START EXCERPTED DATA
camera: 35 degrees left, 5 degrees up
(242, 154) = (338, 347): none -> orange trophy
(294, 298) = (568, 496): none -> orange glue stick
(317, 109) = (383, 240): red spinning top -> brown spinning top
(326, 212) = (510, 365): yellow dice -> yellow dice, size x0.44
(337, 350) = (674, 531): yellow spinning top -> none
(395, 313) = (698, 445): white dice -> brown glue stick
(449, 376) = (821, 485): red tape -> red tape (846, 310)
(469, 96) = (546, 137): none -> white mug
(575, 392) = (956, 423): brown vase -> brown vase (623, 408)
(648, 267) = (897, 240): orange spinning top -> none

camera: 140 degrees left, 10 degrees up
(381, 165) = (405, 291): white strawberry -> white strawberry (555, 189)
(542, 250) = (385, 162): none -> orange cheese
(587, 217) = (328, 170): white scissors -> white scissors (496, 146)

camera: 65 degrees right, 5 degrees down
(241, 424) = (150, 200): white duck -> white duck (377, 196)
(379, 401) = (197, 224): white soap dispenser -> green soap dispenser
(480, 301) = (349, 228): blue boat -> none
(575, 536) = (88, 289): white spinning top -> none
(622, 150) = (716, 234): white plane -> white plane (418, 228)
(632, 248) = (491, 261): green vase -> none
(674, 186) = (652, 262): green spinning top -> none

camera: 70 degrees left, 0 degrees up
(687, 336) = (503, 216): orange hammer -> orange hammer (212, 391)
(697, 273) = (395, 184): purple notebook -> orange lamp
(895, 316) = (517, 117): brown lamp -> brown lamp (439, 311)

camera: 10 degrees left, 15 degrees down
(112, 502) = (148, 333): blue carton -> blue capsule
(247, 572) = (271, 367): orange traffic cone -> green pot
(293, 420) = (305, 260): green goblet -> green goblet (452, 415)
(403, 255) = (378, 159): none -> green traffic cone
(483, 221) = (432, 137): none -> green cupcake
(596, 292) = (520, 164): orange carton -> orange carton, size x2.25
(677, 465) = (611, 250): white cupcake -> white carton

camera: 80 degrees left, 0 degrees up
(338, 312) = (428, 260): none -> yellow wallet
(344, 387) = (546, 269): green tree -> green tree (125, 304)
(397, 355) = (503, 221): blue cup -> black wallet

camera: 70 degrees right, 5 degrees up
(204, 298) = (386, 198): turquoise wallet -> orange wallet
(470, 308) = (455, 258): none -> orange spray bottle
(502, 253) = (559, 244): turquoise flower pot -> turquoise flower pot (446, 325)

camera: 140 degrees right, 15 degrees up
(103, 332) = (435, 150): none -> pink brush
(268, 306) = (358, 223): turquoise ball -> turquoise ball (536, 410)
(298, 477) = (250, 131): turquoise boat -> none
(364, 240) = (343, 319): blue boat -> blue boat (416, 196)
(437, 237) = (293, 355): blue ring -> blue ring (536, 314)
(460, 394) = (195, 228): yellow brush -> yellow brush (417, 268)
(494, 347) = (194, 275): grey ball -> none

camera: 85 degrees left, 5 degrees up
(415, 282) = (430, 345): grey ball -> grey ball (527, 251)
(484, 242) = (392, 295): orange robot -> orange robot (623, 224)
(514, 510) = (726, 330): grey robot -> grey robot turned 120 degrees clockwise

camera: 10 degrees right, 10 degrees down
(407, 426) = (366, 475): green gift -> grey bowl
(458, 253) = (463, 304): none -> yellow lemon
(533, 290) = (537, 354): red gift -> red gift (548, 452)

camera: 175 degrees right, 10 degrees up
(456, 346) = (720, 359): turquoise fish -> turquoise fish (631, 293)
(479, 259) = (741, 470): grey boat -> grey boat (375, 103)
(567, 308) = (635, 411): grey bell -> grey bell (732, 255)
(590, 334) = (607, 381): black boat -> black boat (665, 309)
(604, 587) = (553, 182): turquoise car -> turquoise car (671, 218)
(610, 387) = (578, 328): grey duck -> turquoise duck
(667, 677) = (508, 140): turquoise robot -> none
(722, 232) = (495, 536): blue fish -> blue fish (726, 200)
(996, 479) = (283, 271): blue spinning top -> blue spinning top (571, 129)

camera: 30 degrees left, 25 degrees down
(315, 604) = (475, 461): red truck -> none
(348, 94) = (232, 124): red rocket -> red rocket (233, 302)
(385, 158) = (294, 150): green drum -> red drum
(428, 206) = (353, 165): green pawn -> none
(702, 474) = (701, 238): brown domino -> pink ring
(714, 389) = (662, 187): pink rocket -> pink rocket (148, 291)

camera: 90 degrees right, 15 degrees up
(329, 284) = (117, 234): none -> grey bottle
END EXCERPTED DATA
EXERCISE: Starting at the line above that contains "(480, 301) = (349, 228): blue boat -> none", repeat each line exactly up to and including the line that contains "(344, 387) = (546, 269): green", and stop there.

EXERCISE RESULT:
(480, 301) = (349, 228): blue boat -> none
(575, 536) = (88, 289): white spinning top -> none
(622, 150) = (716, 234): white plane -> white plane (418, 228)
(632, 248) = (491, 261): green vase -> none
(674, 186) = (652, 262): green spinning top -> none

camera: 70 degrees left, 0 degrees up
(687, 336) = (503, 216): orange hammer -> orange hammer (212, 391)
(697, 273) = (395, 184): purple notebook -> orange lamp
(895, 316) = (517, 117): brown lamp -> brown lamp (439, 311)

camera: 10 degrees left, 15 degrees down
(112, 502) = (148, 333): blue carton -> blue capsule
(247, 572) = (271, 367): orange traffic cone -> green pot
(293, 420) = (305, 260): green goblet -> green goblet (452, 415)
(403, 255) = (378, 159): none -> green traffic cone
(483, 221) = (432, 137): none -> green cupcake
(596, 292) = (520, 164): orange carton -> orange carton, size x2.25
(677, 465) = (611, 250): white cupcake -> white carton

camera: 80 degrees left, 0 degrees up
(338, 312) = (428, 260): none -> yellow wallet
(344, 387) = (546, 269): green tree -> green tree (125, 304)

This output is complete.